(Image segmentation polygon data)
----
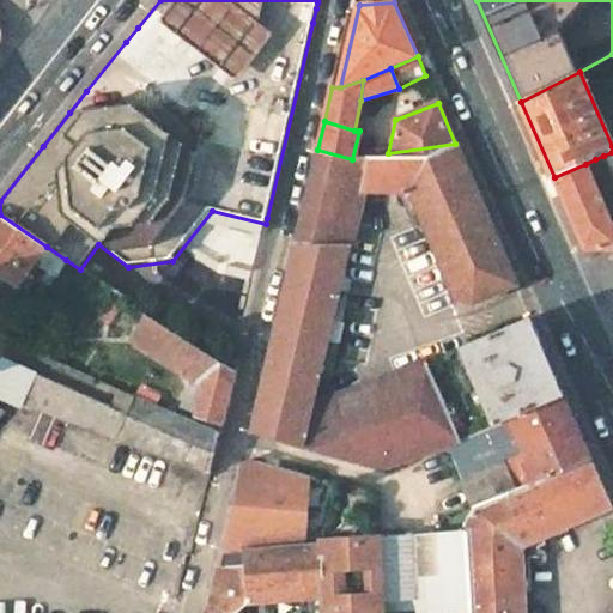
[(388,153),(352,159),(333,246),(351,246),(364,190),(411,189),(456,296),(473,302),(516,284),(455,144),(388,153)]
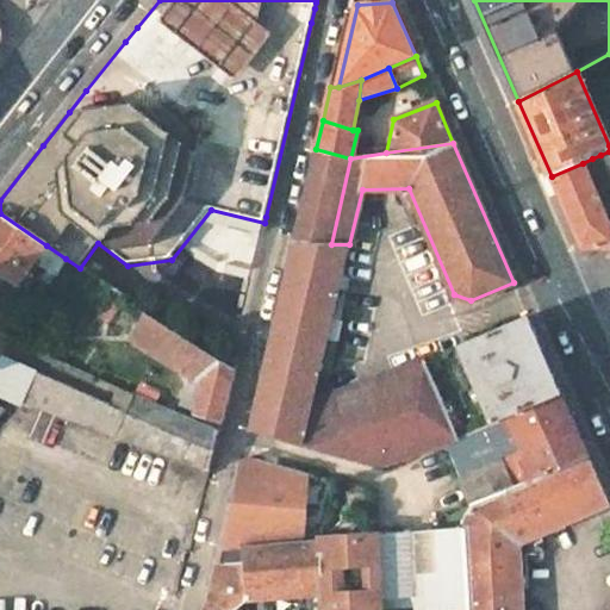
[(350,159),(316,149),(293,244),(331,244),(350,159)]
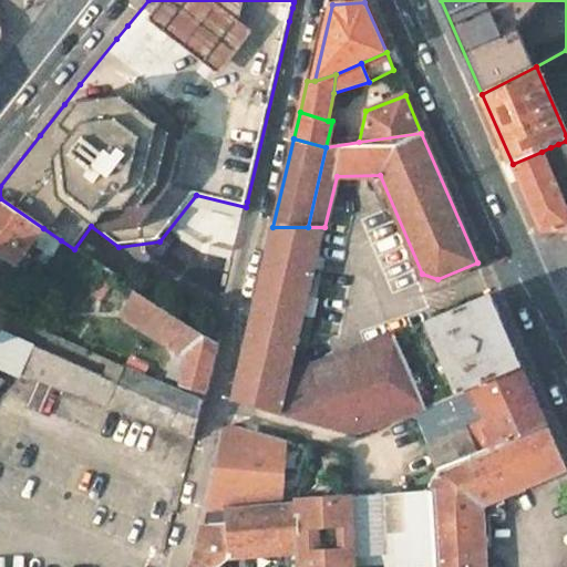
[(550,147),(542,152),(553,175),(560,171),(550,147)]
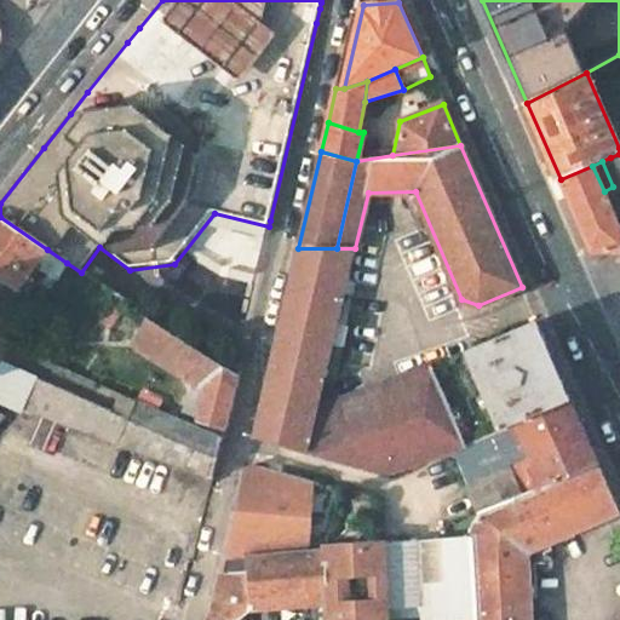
[(592,166),(561,179),(591,252),(619,251),(619,228),(604,191),(592,166)]
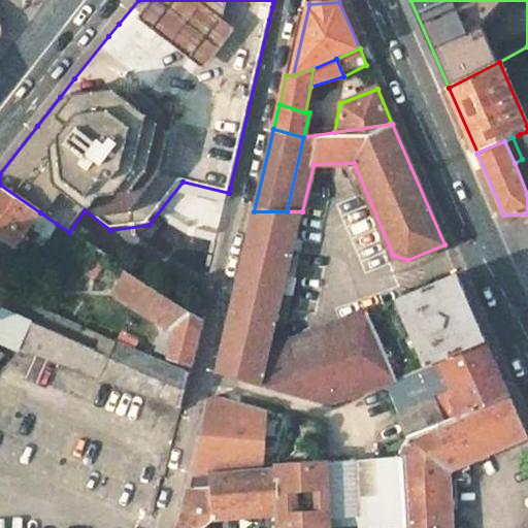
[(0,185),(0,234),(7,241),(15,248),(40,212),(0,185)]
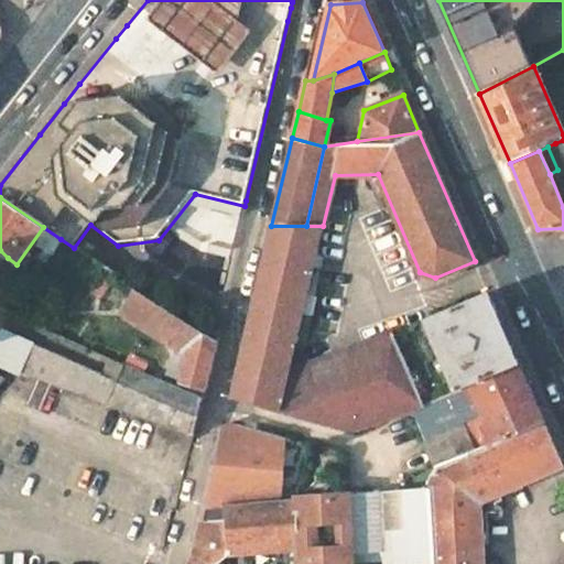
[(306,226),(271,226),(230,398),(279,412),(289,370),(294,344),(306,293),(323,226),(306,226)]
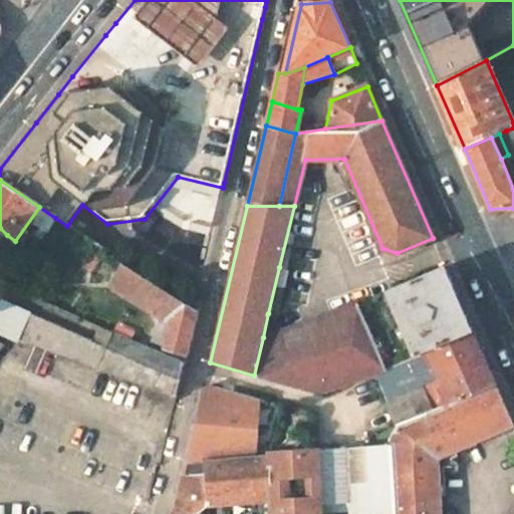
[(172,323),(166,348),(186,354),(197,309),(123,263),(110,283),(172,323)]
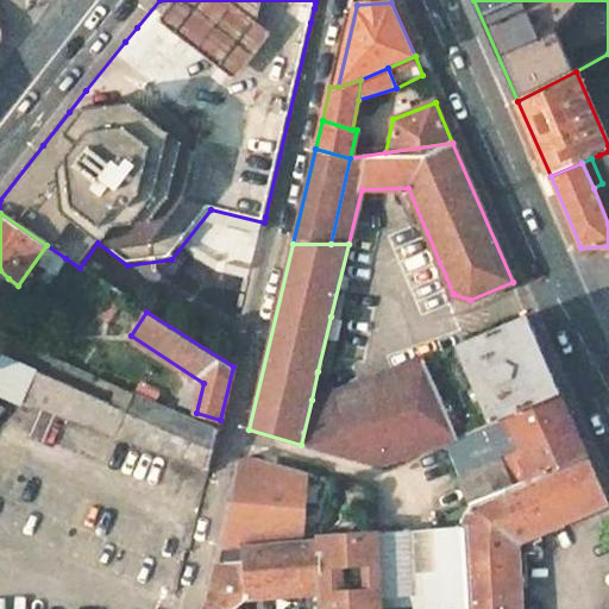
[(527,315),(463,343),(464,345),(470,360),(466,362),(485,406),(489,405),(496,420),(508,415),(560,391),(527,316),(527,315)]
----
### [REQUEST]
Please output every entry exactly as written, apart from the pictures.

### [OUTPUT OF THE TASK]
[(388,153),(352,159),(333,246),(351,246),(364,190),(411,189),(456,296),(473,302),(516,284),(455,144),(388,153)]
[(350,159),(316,149),(293,244),(331,244),(350,159)]
[(550,147),(542,152),(553,175),(560,171),(550,147)]
[(592,166),(561,179),(591,252),(619,251),(619,228),(604,191),(592,166)]
[(0,185),(0,234),(7,241),(15,248),(40,212),(0,185)]
[(306,226),(271,226),(230,398),(279,412),(289,370),(294,344),(306,293),(323,226),(306,226)]
[(172,323),(166,348),(186,354),(197,309),(123,263),(110,283),(172,323)]
[(527,315),(463,343),(464,345),(470,360),(466,362),(485,406),(489,405),(496,420),(508,415),(560,391),(527,316),(527,315)]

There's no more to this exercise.